*** DATA PROVIDED ***

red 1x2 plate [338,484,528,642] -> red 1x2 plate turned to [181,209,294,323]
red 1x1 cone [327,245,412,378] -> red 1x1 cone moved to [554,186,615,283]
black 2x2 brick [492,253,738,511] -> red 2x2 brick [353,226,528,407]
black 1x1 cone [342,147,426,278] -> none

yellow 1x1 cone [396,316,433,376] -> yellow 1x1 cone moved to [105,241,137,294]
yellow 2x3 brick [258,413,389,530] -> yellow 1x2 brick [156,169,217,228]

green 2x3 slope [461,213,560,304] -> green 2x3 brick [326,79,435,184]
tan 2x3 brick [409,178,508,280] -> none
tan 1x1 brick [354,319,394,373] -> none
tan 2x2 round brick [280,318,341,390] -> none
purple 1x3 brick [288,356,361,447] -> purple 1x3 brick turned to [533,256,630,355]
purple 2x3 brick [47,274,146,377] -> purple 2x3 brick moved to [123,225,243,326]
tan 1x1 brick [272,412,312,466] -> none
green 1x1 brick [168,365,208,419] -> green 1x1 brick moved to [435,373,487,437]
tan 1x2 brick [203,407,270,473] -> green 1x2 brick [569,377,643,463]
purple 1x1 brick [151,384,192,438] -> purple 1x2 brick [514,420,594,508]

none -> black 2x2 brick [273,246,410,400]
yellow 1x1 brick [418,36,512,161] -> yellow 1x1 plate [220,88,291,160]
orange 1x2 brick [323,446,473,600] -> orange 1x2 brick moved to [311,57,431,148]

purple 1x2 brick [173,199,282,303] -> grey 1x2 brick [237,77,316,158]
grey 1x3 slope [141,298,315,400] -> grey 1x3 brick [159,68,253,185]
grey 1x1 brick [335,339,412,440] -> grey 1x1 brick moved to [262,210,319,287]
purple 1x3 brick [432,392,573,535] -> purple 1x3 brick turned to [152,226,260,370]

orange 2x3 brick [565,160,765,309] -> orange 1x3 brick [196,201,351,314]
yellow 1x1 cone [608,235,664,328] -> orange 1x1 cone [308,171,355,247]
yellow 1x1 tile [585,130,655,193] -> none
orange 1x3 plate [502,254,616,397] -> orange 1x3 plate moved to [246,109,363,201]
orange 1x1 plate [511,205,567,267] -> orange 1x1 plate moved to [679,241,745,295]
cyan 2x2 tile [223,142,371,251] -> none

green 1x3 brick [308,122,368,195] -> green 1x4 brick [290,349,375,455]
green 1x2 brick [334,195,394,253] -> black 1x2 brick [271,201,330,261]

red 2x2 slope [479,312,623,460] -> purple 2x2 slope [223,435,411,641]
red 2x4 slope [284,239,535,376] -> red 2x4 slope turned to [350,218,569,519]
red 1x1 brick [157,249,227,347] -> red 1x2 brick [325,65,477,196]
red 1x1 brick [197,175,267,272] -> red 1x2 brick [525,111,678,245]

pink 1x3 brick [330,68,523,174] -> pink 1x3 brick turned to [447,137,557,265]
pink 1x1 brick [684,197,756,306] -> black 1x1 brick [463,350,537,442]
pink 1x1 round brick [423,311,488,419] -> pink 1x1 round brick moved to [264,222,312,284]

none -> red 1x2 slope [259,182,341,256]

*** End of DATA PROVIDED ***

* [TASK INSTRUCTIONS] Write the records out once more, word for word.

* [REPLY TO THE EXERCISE]
red 1x2 plate [338,484,528,642] -> red 1x2 plate turned to [181,209,294,323]
red 1x1 cone [327,245,412,378] -> red 1x1 cone moved to [554,186,615,283]
black 2x2 brick [492,253,738,511] -> red 2x2 brick [353,226,528,407]
black 1x1 cone [342,147,426,278] -> none

yellow 1x1 cone [396,316,433,376] -> yellow 1x1 cone moved to [105,241,137,294]
yellow 2x3 brick [258,413,389,530] -> yellow 1x2 brick [156,169,217,228]

green 2x3 slope [461,213,560,304] -> green 2x3 brick [326,79,435,184]
tan 2x3 brick [409,178,508,280] -> none
tan 1x1 brick [354,319,394,373] -> none
tan 2x2 round brick [280,318,341,390] -> none
purple 1x3 brick [288,356,361,447] -> purple 1x3 brick turned to [533,256,630,355]
purple 2x3 brick [47,274,146,377] -> purple 2x3 brick moved to [123,225,243,326]
tan 1x1 brick [272,412,312,466] -> none
green 1x1 brick [168,365,208,419] -> green 1x1 brick moved to [435,373,487,437]
tan 1x2 brick [203,407,270,473] -> green 1x2 brick [569,377,643,463]
purple 1x1 brick [151,384,192,438] -> purple 1x2 brick [514,420,594,508]

none -> black 2x2 brick [273,246,410,400]
yellow 1x1 brick [418,36,512,161] -> yellow 1x1 plate [220,88,291,160]
orange 1x2 brick [323,446,473,600] -> orange 1x2 brick moved to [311,57,431,148]

purple 1x2 brick [173,199,282,303] -> grey 1x2 brick [237,77,316,158]
grey 1x3 slope [141,298,315,400] -> grey 1x3 brick [159,68,253,185]
grey 1x1 brick [335,339,412,440] -> grey 1x1 brick moved to [262,210,319,287]
purple 1x3 brick [432,392,573,535] -> purple 1x3 brick turned to [152,226,260,370]

orange 2x3 brick [565,160,765,309] -> orange 1x3 brick [196,201,351,314]
yellow 1x1 cone [608,235,664,328] -> orange 1x1 cone [308,171,355,247]
yellow 1x1 tile [585,130,655,193] -> none
orange 1x3 plate [502,254,616,397] -> orange 1x3 plate moved to [246,109,363,201]
orange 1x1 plate [511,205,567,267] -> orange 1x1 plate moved to [679,241,745,295]
cyan 2x2 tile [223,142,371,251] -> none

green 1x3 brick [308,122,368,195] -> green 1x4 brick [290,349,375,455]
green 1x2 brick [334,195,394,253] -> black 1x2 brick [271,201,330,261]

red 2x2 slope [479,312,623,460] -> purple 2x2 slope [223,435,411,641]
red 2x4 slope [284,239,535,376] -> red 2x4 slope turned to [350,218,569,519]
red 1x1 brick [157,249,227,347] -> red 1x2 brick [325,65,477,196]
red 1x1 brick [197,175,267,272] -> red 1x2 brick [525,111,678,245]

pink 1x3 brick [330,68,523,174] -> pink 1x3 brick turned to [447,137,557,265]
pink 1x1 brick [684,197,756,306] -> black 1x1 brick [463,350,537,442]
pink 1x1 round brick [423,311,488,419] -> pink 1x1 round brick moved to [264,222,312,284]

none -> red 1x2 slope [259,182,341,256]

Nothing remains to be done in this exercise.